START Material provided

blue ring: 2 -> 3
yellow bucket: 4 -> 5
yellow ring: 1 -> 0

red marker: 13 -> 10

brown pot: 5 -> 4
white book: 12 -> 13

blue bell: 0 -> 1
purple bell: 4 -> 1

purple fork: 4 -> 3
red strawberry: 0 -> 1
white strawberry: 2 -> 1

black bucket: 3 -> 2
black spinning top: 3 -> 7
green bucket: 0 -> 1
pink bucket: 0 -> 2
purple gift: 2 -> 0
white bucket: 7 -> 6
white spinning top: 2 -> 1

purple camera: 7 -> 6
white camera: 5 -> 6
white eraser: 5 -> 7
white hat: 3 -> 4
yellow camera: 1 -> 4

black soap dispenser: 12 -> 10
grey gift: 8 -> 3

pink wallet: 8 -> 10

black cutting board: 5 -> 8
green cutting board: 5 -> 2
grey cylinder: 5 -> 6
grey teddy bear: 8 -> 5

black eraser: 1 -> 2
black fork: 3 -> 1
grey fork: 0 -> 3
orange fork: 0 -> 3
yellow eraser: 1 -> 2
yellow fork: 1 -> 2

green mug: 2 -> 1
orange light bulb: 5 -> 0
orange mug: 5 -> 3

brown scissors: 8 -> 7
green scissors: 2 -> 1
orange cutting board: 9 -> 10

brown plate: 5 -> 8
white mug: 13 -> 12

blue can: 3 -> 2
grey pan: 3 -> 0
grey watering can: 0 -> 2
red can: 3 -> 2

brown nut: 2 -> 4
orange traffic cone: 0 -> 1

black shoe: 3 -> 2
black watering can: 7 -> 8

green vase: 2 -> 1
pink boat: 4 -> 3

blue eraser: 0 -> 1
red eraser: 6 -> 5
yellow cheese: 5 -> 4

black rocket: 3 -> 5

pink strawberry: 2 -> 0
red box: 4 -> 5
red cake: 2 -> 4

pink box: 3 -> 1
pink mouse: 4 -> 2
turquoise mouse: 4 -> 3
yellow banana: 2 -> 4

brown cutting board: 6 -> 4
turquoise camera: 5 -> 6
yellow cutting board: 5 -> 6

END Material provided

*Problem requirements*
Output the lines from the one holding "pink wallet: 8 -> 10" to the last line of the material, inclusive, exactly as they appear. Add no others.

*Task output*
pink wallet: 8 -> 10

black cutting board: 5 -> 8
green cutting board: 5 -> 2
grey cylinder: 5 -> 6
grey teddy bear: 8 -> 5

black eraser: 1 -> 2
black fork: 3 -> 1
grey fork: 0 -> 3
orange fork: 0 -> 3
yellow eraser: 1 -> 2
yellow fork: 1 -> 2

green mug: 2 -> 1
orange light bulb: 5 -> 0
orange mug: 5 -> 3

brown scissors: 8 -> 7
green scissors: 2 -> 1
orange cutting board: 9 -> 10

brown plate: 5 -> 8
white mug: 13 -> 12

blue can: 3 -> 2
grey pan: 3 -> 0
grey watering can: 0 -> 2
red can: 3 -> 2

brown nut: 2 -> 4
orange traffic cone: 0 -> 1

black shoe: 3 -> 2
black watering can: 7 -> 8

green vase: 2 -> 1
pink boat: 4 -> 3

blue eraser: 0 -> 1
red eraser: 6 -> 5
yellow cheese: 5 -> 4

black rocket: 3 -> 5

pink strawberry: 2 -> 0
red box: 4 -> 5
red cake: 2 -> 4

pink box: 3 -> 1
pink mouse: 4 -> 2
turquoise mouse: 4 -> 3
yellow banana: 2 -> 4

brown cutting board: 6 -> 4
turquoise camera: 5 -> 6
yellow cutting board: 5 -> 6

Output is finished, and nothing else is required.